**The problem**
Copy all lines below containing "soap".

**Supplied information**
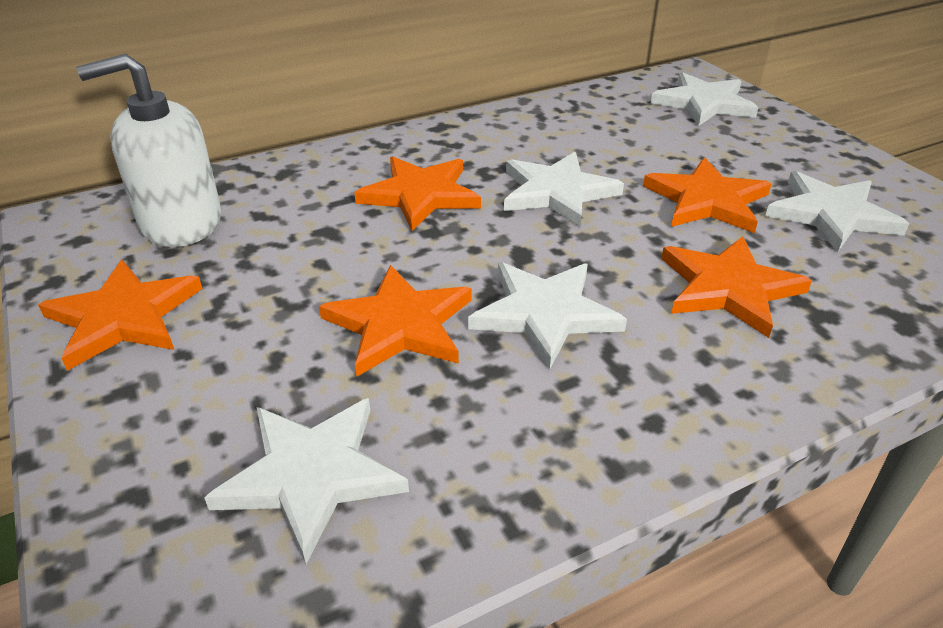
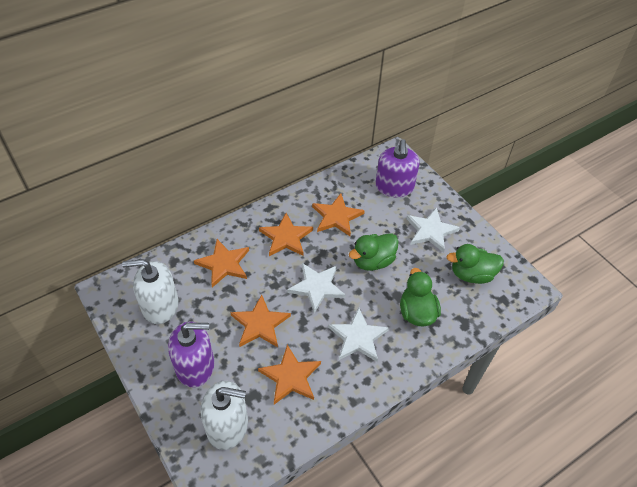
green duck: 0 -> 3
purple soap dispenser: 0 -> 2
white soap dispenser: 1 -> 2
white star: 5 -> 3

**Written answer**
purple soap dispenser: 0 -> 2
white soap dispenser: 1 -> 2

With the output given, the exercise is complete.